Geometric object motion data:
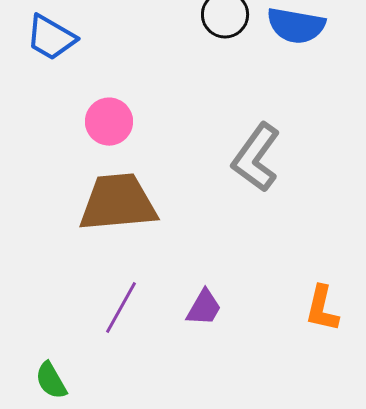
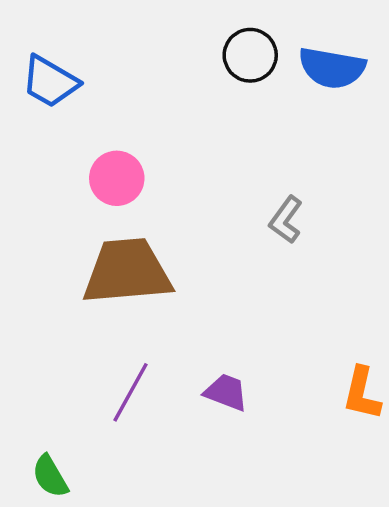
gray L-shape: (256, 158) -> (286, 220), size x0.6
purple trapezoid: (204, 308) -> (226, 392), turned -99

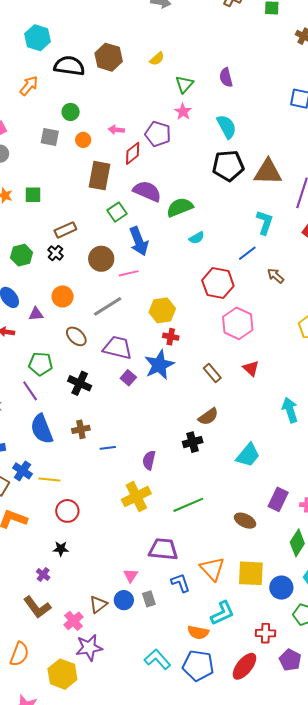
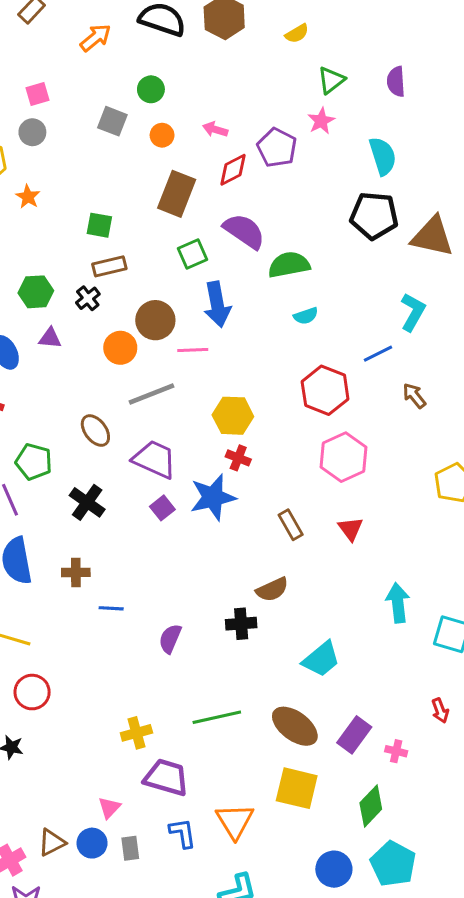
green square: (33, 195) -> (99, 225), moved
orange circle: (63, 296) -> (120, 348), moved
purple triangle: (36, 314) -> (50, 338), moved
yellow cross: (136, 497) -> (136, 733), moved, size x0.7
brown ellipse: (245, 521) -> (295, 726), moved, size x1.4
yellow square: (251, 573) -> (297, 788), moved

The problem: Tally the lines in the records containing the string "moved"; output only the tally.

Solution to the exercise: 6